- _What is being asked_: Where does the word "after" show up in the records? Copy every line that holds it.
====== Data section
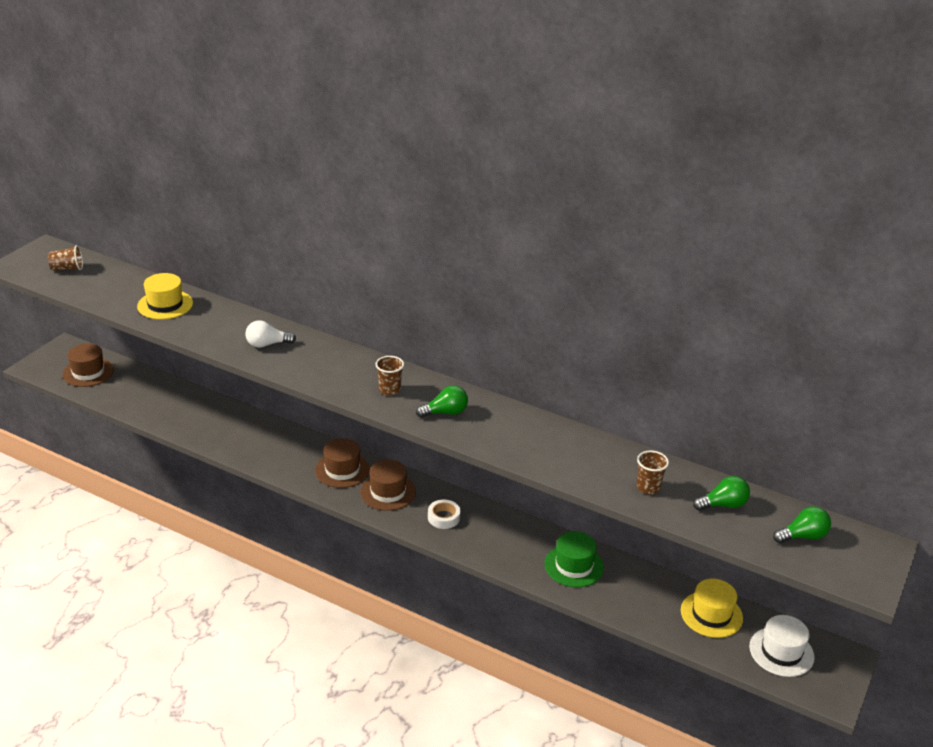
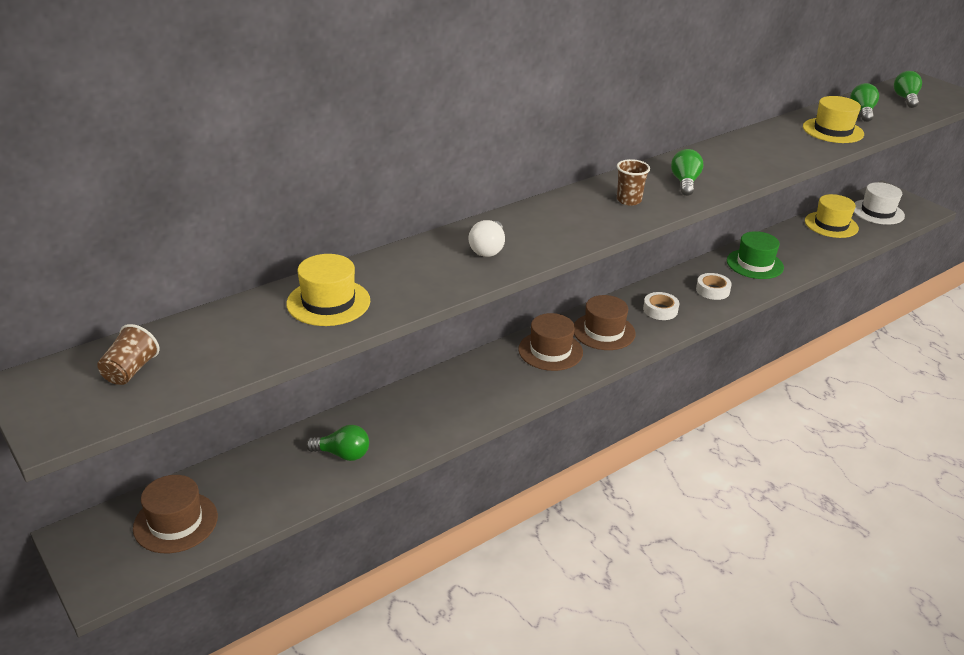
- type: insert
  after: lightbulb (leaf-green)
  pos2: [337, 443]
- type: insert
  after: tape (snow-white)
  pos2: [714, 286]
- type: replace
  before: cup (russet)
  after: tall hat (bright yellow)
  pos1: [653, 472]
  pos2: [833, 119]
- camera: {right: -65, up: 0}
============
- _Answer box_:
  after: lightbulb (leaf-green)
  after: tape (snow-white)
  after: tall hat (bright yellow)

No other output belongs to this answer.